> Work order
Return, character for character, the lines from the one bearing "R6: 910 (LED_A, PWM2) -> 910 (GND, PWM2)" through the end of the material. Omit everything before that line.

> Data to examine
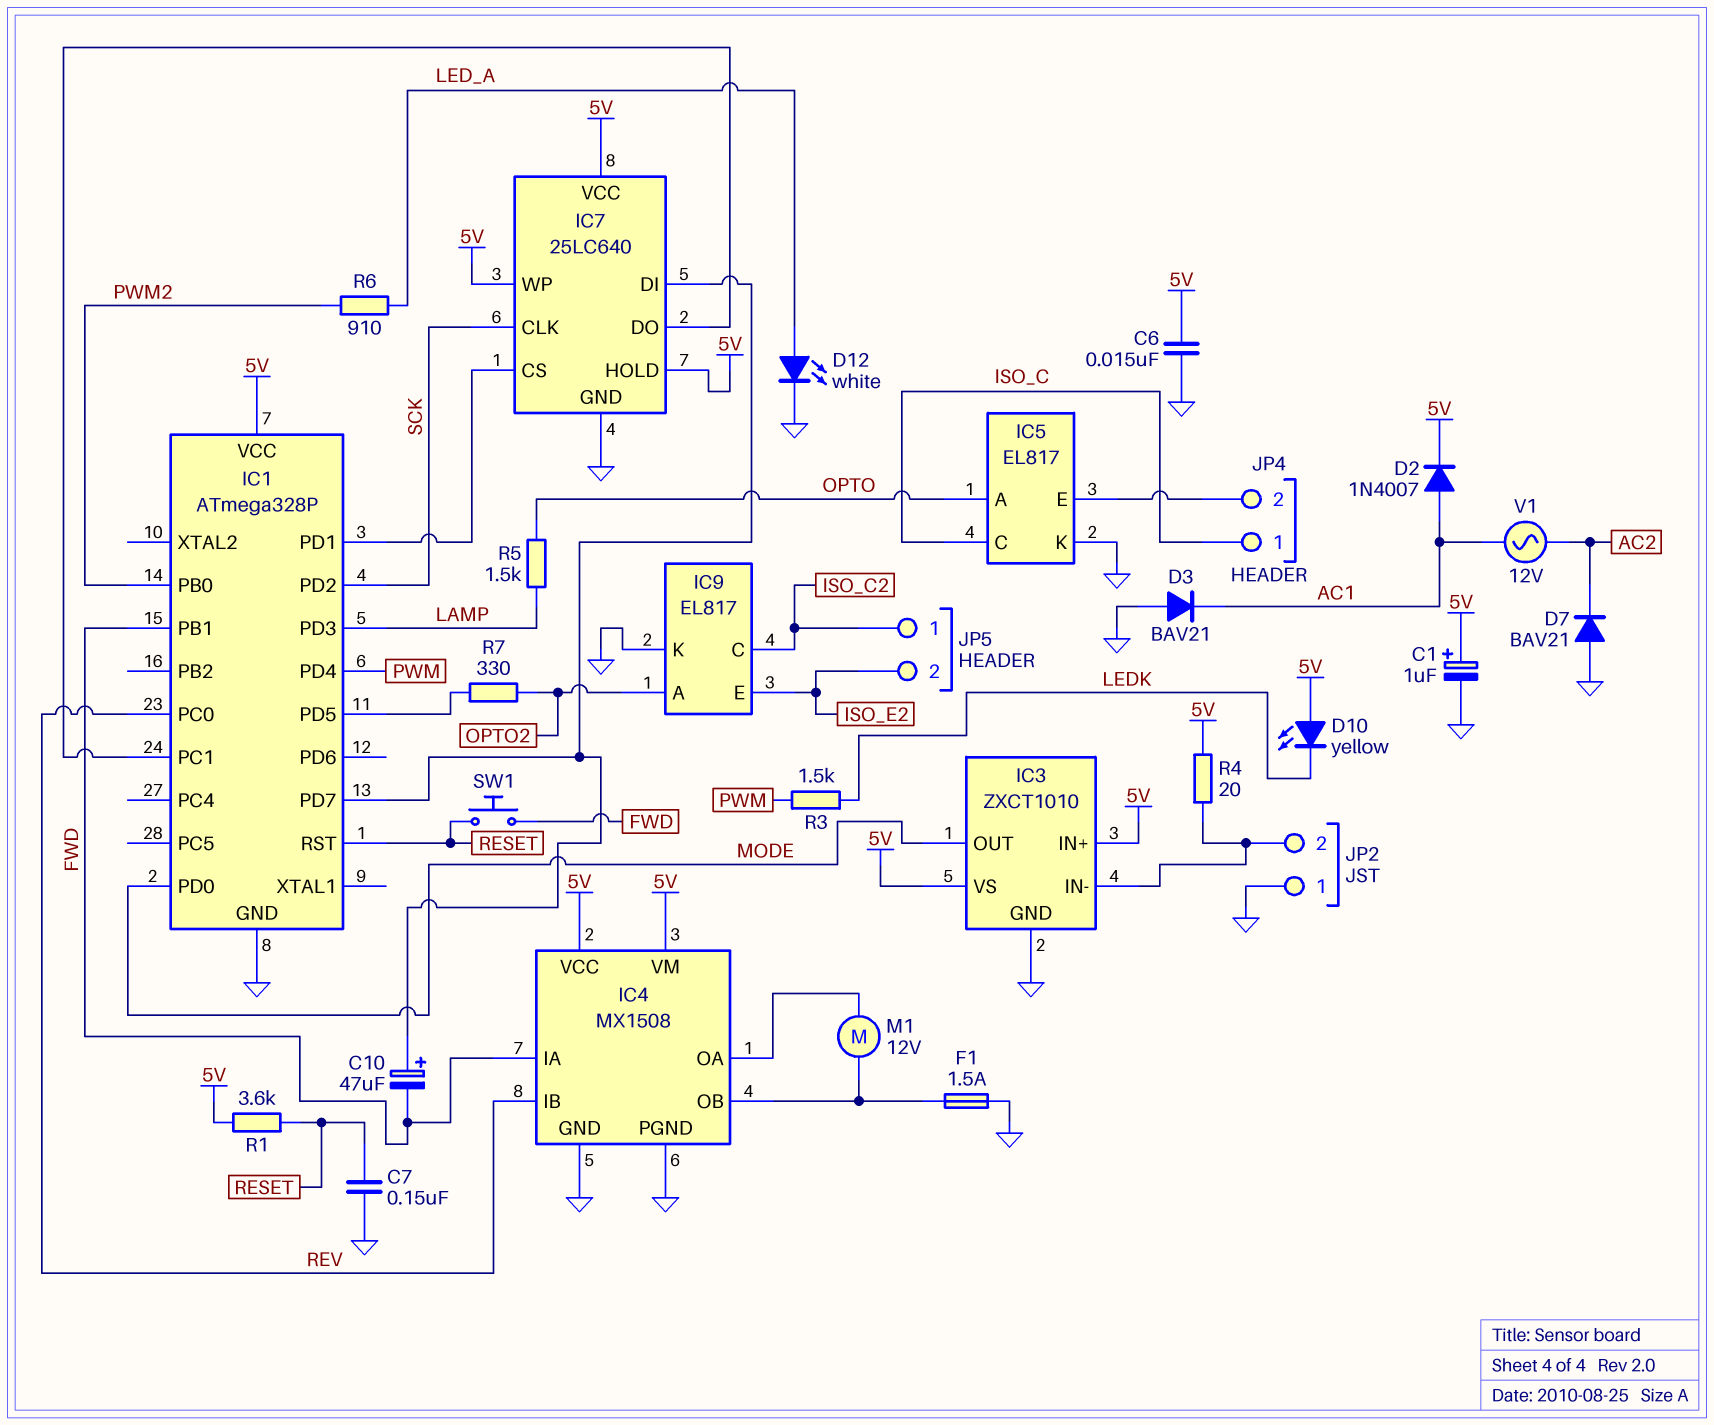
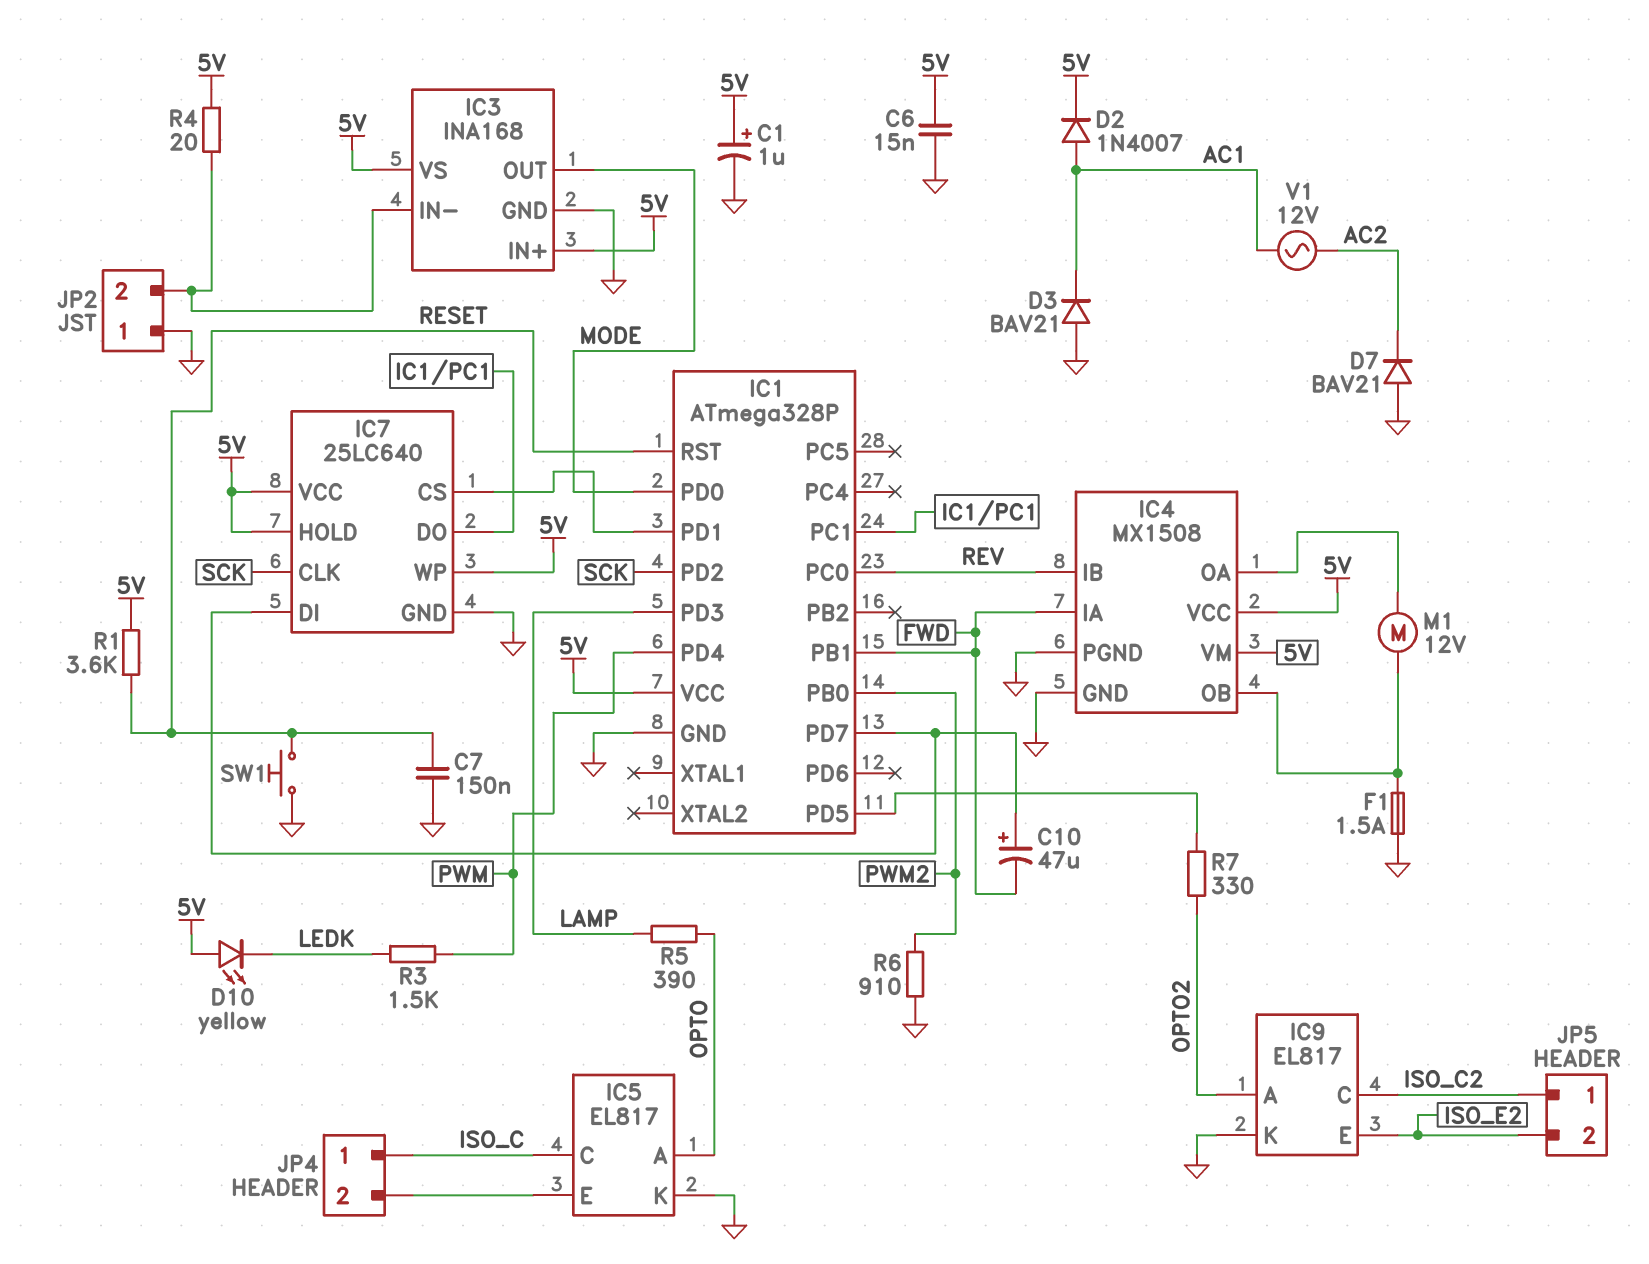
D12: LED white (A LED_A, K GND) -> none
IC3: ZXCT1010 -> INA168
R5: 1.5k (LAMP, OPTO) -> 390 (LAMP, OPTO)
R6: 910 (LED_A, PWM2) -> 910 (GND, PWM2)
SW1: button (FWD, RESET) -> button (GND, RESET)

> Response to this task
R6: 910 (LED_A, PWM2) -> 910 (GND, PWM2)
SW1: button (FWD, RESET) -> button (GND, RESET)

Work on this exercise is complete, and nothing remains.